* PROBLEM DESCRIPTION
Print this span of the material below exactly: the line with "black star: (57, 184) -> (161, 308), moved", the line with "purple trapezoid: (226, 153)", and every line between them, but nothing else.

============

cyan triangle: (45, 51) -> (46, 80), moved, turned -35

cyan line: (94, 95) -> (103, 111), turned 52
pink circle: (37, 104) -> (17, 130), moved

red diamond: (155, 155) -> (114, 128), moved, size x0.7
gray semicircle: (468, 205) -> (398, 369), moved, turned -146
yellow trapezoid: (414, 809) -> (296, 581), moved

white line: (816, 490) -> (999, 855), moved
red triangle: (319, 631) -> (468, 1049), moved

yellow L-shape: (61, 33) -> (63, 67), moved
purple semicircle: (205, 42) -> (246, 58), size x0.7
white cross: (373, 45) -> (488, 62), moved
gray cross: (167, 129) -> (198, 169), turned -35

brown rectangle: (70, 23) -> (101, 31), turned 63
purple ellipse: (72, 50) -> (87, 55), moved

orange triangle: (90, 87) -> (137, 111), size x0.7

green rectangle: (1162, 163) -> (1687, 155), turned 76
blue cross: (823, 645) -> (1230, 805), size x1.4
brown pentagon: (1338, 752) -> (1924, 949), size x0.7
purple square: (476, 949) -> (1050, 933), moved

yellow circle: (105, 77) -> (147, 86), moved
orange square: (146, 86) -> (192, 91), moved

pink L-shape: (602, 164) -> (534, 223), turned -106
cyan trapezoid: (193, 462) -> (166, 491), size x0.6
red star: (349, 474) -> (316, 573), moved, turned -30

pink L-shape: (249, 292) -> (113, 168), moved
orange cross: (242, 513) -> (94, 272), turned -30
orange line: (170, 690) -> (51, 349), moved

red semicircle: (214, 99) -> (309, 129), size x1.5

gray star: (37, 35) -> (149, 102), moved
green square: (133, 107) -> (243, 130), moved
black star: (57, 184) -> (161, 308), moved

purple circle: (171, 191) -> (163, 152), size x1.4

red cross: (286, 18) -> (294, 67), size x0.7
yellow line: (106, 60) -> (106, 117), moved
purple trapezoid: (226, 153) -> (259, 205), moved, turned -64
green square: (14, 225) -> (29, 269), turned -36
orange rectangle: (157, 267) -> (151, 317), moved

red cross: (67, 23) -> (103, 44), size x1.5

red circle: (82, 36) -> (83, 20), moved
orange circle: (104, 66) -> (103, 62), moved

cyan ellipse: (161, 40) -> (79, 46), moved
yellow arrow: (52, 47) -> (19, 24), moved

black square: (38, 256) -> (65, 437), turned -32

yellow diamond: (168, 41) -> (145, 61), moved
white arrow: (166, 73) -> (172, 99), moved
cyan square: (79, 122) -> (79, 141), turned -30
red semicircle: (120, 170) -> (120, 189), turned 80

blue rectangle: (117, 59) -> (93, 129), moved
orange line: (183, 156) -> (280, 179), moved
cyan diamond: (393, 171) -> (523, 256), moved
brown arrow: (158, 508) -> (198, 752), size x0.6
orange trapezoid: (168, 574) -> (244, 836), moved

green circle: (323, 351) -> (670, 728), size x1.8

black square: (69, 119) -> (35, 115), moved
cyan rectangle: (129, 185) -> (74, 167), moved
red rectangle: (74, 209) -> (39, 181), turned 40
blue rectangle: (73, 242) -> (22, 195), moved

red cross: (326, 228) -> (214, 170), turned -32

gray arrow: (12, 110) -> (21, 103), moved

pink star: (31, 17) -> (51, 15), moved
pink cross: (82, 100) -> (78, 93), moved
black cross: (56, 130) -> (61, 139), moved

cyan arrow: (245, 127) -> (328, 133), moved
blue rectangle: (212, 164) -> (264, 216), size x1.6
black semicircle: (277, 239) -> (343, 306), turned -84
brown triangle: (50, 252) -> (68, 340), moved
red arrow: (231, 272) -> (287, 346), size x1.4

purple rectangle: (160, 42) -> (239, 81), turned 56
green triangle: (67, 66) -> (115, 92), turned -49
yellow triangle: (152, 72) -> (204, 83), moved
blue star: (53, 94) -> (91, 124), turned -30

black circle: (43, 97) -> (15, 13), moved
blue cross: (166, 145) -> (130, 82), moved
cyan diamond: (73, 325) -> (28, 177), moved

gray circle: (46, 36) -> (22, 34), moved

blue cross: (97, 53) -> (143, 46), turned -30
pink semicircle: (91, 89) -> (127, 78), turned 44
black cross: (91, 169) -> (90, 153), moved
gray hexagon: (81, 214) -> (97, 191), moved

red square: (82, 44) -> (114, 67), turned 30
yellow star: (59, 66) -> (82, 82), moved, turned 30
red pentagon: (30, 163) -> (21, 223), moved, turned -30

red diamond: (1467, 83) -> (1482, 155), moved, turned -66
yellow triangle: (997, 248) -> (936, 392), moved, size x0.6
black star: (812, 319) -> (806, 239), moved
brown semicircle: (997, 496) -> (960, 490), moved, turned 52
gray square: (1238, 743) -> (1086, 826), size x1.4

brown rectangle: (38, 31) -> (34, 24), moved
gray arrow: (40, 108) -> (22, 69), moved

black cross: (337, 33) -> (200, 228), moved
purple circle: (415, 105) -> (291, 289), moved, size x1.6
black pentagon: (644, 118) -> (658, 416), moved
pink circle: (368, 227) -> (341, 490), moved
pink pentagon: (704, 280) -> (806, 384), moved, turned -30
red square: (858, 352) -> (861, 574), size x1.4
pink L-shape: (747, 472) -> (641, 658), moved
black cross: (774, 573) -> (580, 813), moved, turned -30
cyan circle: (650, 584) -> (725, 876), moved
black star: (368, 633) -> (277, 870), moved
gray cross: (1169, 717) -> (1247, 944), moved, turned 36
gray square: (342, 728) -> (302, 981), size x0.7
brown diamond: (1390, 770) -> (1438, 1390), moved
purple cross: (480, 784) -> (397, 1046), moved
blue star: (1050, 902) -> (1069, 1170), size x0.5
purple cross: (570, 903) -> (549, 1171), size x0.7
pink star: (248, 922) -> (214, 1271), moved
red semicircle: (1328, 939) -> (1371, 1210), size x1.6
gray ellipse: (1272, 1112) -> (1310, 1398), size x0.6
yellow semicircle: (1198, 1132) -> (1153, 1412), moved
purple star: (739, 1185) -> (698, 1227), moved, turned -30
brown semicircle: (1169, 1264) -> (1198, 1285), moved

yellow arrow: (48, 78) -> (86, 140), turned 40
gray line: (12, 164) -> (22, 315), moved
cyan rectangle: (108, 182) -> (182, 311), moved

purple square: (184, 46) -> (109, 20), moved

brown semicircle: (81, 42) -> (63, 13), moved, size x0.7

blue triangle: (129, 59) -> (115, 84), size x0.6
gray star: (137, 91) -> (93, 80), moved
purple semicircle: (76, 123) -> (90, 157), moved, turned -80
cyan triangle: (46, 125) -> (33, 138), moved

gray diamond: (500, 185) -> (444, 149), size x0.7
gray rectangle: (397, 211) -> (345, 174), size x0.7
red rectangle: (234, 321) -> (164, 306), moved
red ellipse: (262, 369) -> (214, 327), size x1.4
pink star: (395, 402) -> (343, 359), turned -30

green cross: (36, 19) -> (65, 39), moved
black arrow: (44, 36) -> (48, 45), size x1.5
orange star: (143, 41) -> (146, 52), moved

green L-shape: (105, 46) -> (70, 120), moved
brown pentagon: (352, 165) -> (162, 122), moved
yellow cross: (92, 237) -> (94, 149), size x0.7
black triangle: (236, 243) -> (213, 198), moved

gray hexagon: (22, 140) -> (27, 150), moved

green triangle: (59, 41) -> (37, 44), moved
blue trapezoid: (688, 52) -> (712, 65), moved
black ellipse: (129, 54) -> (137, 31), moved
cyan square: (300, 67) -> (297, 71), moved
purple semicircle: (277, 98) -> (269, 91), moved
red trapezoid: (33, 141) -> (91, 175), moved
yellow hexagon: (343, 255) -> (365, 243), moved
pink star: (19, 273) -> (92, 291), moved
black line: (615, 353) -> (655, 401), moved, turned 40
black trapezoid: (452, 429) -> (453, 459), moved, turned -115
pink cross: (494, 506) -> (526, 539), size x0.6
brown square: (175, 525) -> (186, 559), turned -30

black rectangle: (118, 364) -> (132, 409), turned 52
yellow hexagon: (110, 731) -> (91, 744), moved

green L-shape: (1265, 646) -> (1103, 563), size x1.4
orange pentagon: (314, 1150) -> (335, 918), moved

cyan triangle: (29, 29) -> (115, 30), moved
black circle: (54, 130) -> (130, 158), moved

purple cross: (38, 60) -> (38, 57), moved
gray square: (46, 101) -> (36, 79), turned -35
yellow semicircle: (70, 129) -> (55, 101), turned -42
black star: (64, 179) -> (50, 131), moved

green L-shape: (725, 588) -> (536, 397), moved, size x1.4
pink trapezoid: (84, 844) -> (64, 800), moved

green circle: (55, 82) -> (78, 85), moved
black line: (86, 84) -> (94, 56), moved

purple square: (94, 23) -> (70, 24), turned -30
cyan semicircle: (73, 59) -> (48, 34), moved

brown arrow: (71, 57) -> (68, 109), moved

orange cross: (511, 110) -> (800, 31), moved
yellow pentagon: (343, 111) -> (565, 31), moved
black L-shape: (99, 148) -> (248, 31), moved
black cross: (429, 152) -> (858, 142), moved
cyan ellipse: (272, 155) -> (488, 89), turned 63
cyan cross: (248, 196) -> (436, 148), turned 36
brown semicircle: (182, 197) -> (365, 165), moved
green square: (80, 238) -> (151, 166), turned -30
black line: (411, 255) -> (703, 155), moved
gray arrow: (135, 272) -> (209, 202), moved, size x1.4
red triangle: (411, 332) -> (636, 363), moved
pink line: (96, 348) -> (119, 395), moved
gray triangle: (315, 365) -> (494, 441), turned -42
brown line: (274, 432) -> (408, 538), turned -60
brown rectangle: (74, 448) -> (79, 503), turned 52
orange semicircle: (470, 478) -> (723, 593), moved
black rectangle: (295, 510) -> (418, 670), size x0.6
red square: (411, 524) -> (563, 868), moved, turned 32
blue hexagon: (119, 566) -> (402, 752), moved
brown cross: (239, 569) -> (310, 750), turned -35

============

* PROBLEM SOLUTION
black star: (57, 184) -> (161, 308), moved

purple circle: (171, 191) -> (163, 152), size x1.4

red cross: (286, 18) -> (294, 67), size x0.7
yellow line: (106, 60) -> (106, 117), moved
purple trapezoid: (226, 153) -> (259, 205), moved, turned -64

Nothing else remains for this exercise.